▸ Work task
Pictures do not belong in the copy; retype the records below exactly.

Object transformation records
★ ★ ★ ★
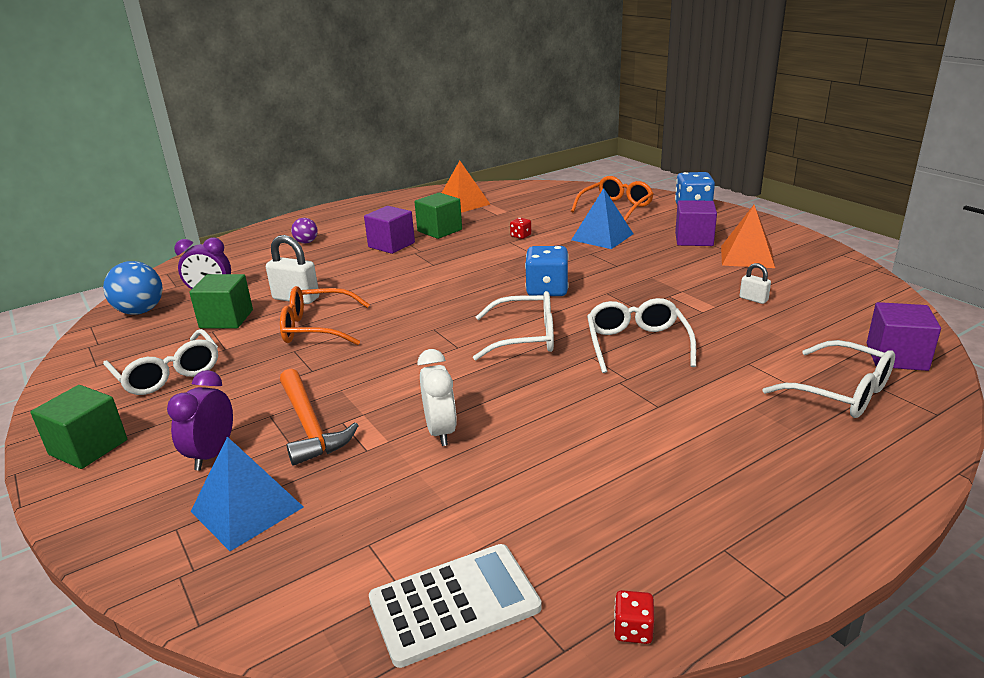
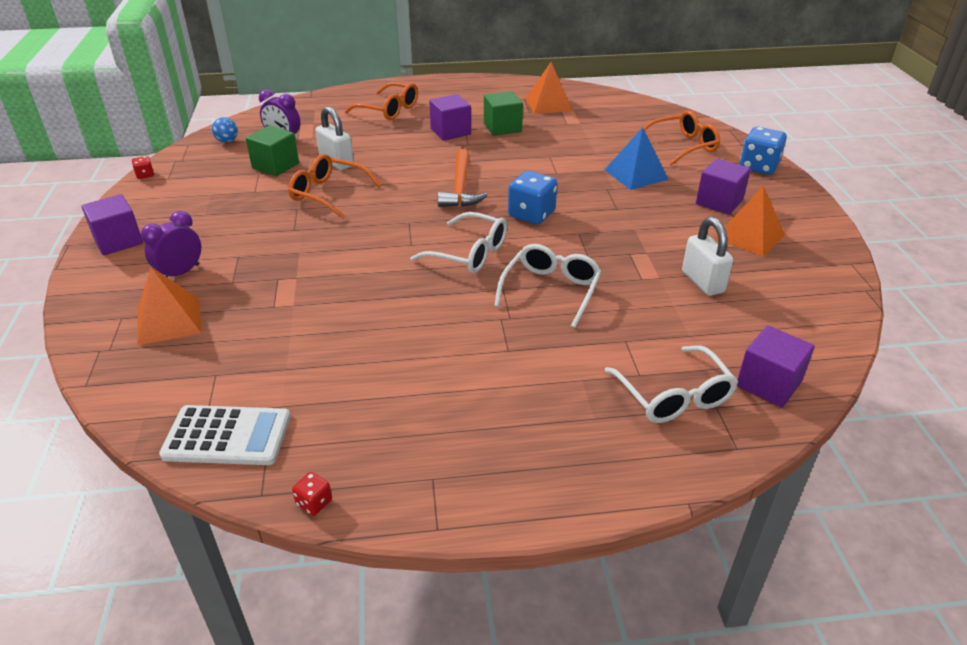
camera: 25 degrees right, 10 degrees up
green cube [31,385,127,469] -> purple cube [81,194,143,255]
blue ball [103,261,163,315] -> blue ball [212,117,238,143], size x0.58
white glasses [103,329,218,395] -> none
blue pyramid [190,437,304,551] -> orange pyramid [137,267,201,346]
orange hammer [280,369,359,466] -> orange hammer moved to [438,149,487,207]
purple ball [291,218,318,243] -> orange glasses [344,82,418,120]
white clock [417,349,457,446] -> none
red dice [510,218,531,239] -> red dice moved to [132,156,154,179]
white padlock [739,263,771,304] -> white padlock [682,217,733,296], size x1.85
★ ★ ★ ★
▸ Problem solution
camera: 25 degrees right, 10 degrees up
green cube [31,385,127,469] -> purple cube [81,194,143,255]
blue ball [103,261,163,315] -> blue ball [212,117,238,143], size x0.58
white glasses [103,329,218,395] -> none
blue pyramid [190,437,304,551] -> orange pyramid [137,267,201,346]
orange hammer [280,369,359,466] -> orange hammer moved to [438,149,487,207]
purple ball [291,218,318,243] -> orange glasses [344,82,418,120]
white clock [417,349,457,446] -> none
red dice [510,218,531,239] -> red dice moved to [132,156,154,179]
white padlock [739,263,771,304] -> white padlock [682,217,733,296], size x1.85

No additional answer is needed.